**Supplied data:**
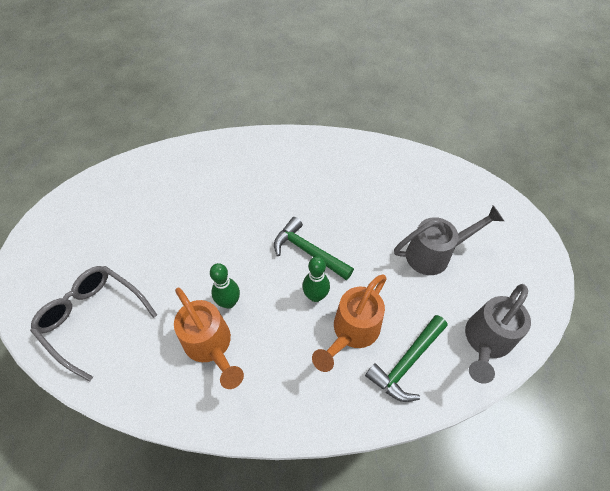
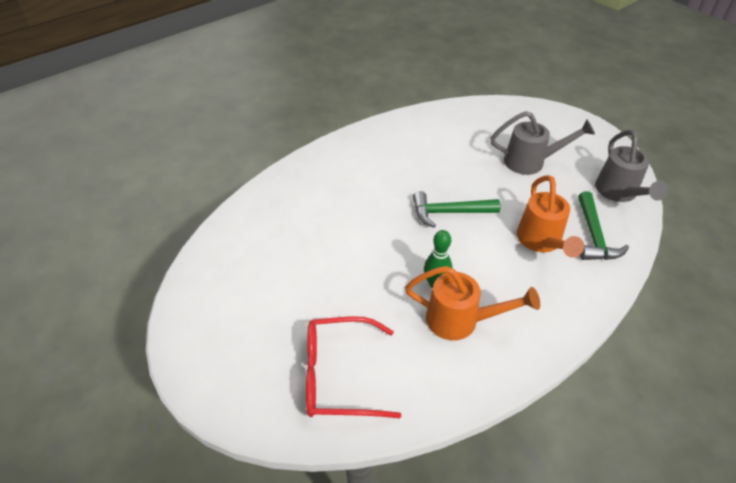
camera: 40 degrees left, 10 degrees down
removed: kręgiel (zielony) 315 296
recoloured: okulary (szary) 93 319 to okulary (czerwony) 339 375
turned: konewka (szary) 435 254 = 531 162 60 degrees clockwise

**What needs to be done:** Would you print the whole listing exactly, omitting the pictures?

**Task output:**
camera: 40 degrees left, 10 degrees down
removed: kręgiel (zielony) 315 296
recoloured: okulary (szary) 93 319 to okulary (czerwony) 339 375
turned: konewka (szary) 435 254 = 531 162 60 degrees clockwise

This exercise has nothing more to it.